Exercise directions
The result should be a full, exact repeat of the entries, free of pictures.

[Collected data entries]
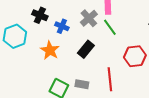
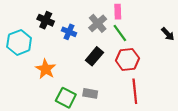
orange star: (50, 50) -> (46, 69), moved
red hexagon: (135, 56) -> (127, 59), moved
red line: (110, 79) -> (135, 91), moved

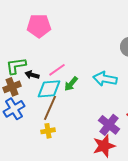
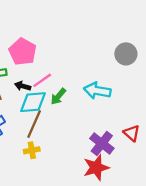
pink pentagon: (39, 26) -> (23, 52), moved, turned 30
black arrow: (32, 75) -> (23, 86), moved

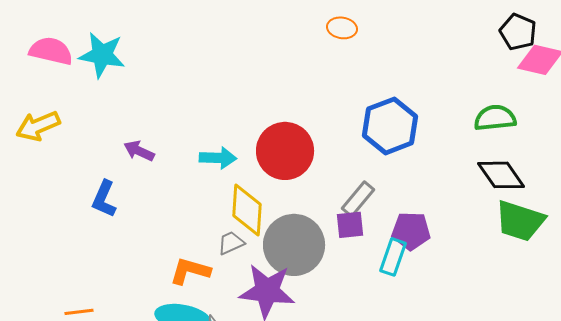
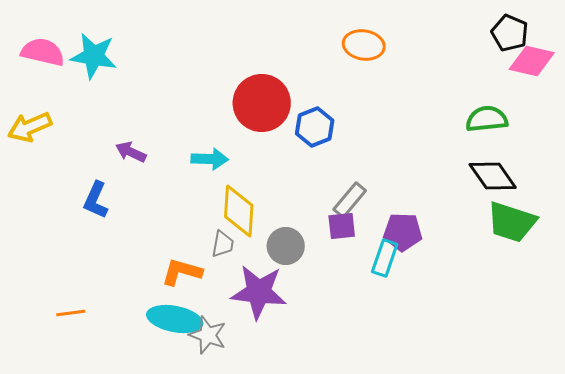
orange ellipse: (342, 28) -> (364, 45), moved, size x1.4
blue hexagon: (390, 126) -> (315, 127), moved, size x0.7
red circle: (285, 151) -> (262, 103), moved
gray trapezoid: (231, 243) -> (223, 244), turned 124
gray circle: (294, 245) -> (286, 246), size x0.6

Output for this exercise
orange star: (50, 50) -> (46, 69), moved
red hexagon: (135, 56) -> (127, 59), moved
red line: (110, 79) -> (135, 91), moved

pink pentagon: (39, 26) -> (23, 52), moved, turned 30
black arrow: (32, 75) -> (23, 86), moved

orange ellipse: (342, 28) -> (364, 45), moved, size x1.4
blue hexagon: (390, 126) -> (315, 127), moved, size x0.7
red circle: (285, 151) -> (262, 103), moved
gray trapezoid: (231, 243) -> (223, 244), turned 124
gray circle: (294, 245) -> (286, 246), size x0.6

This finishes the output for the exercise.